* _Work request_: Scan the entries below for "VBAT" and copy each line that holds it.

::::::

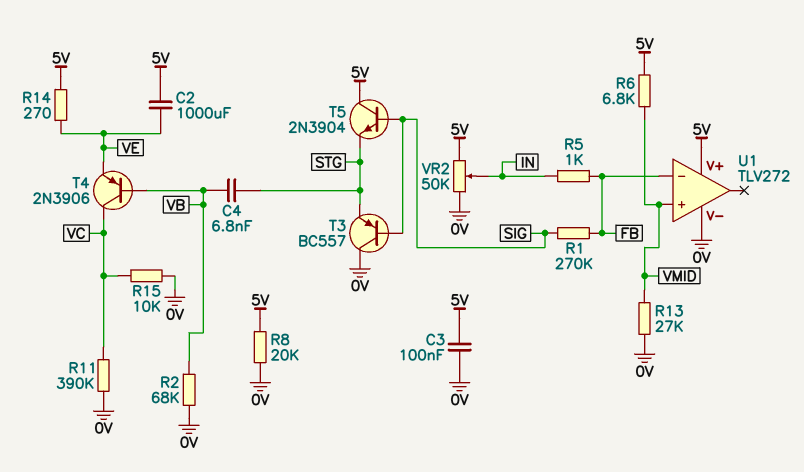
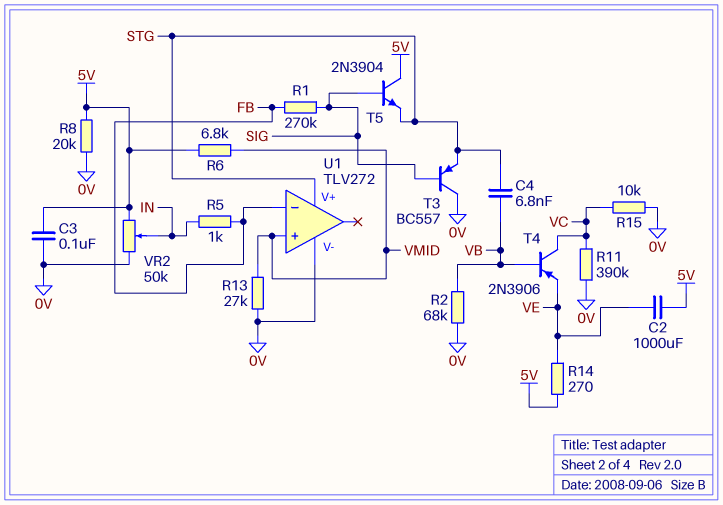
U1 pin V+: 5V -> STG

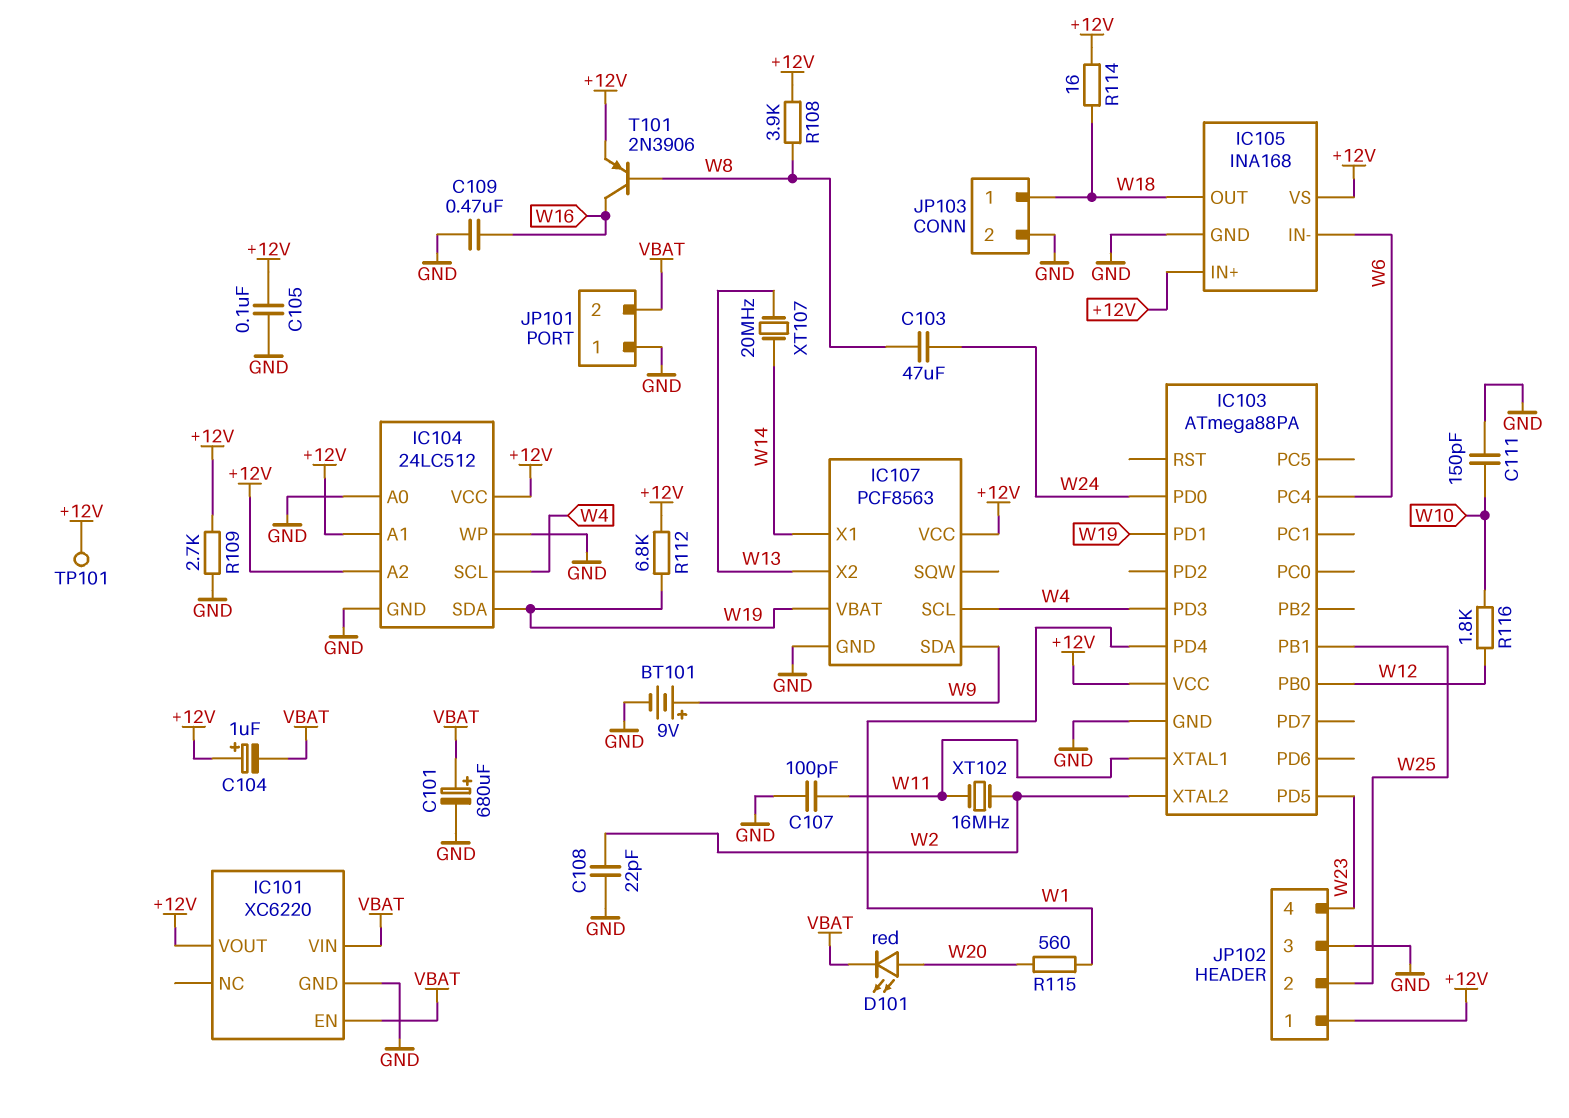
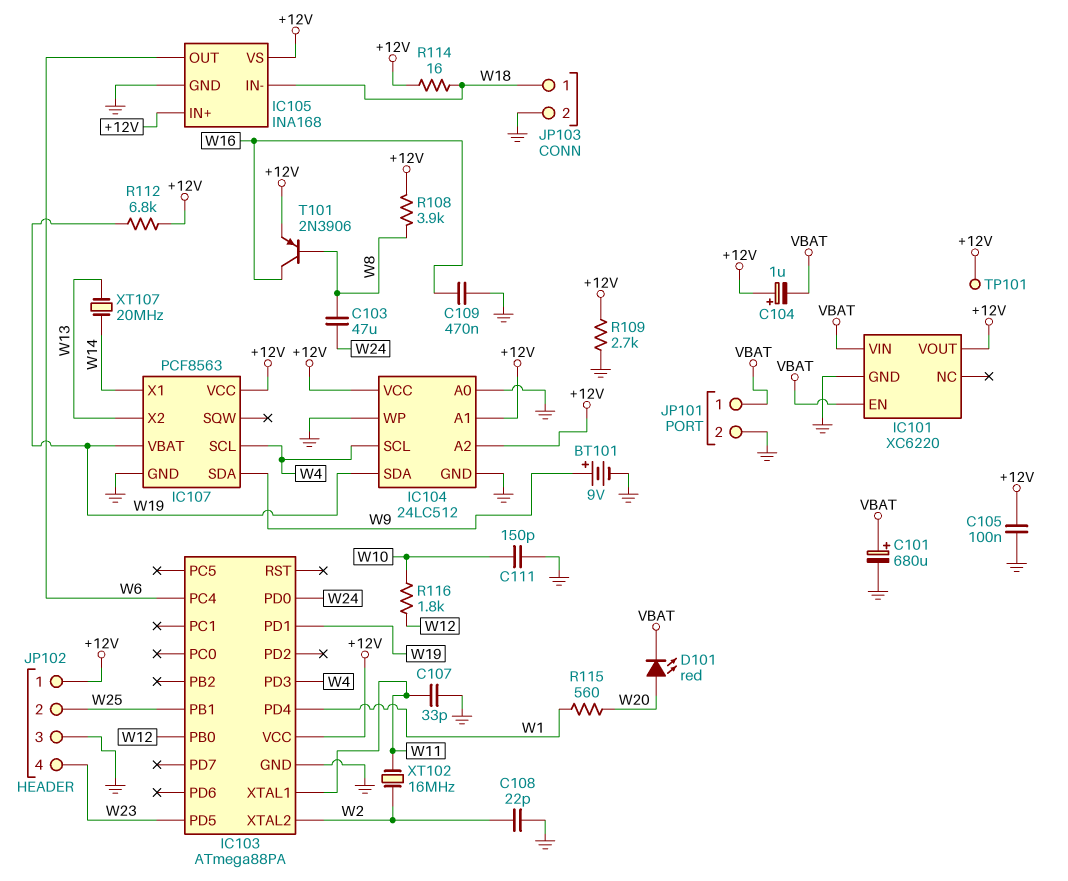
C107: 100pF (GND, W11) -> 33pF (GND, W11)
IC105 pin IN-: W6 -> W18
IC105 pin OUT: W18 -> W6
JP101 pin 1: GND -> VBAT
JP101 pin 2: VBAT -> GND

::::::

* _Task result_:
JP101 pin 1: GND -> VBAT
JP101 pin 2: VBAT -> GND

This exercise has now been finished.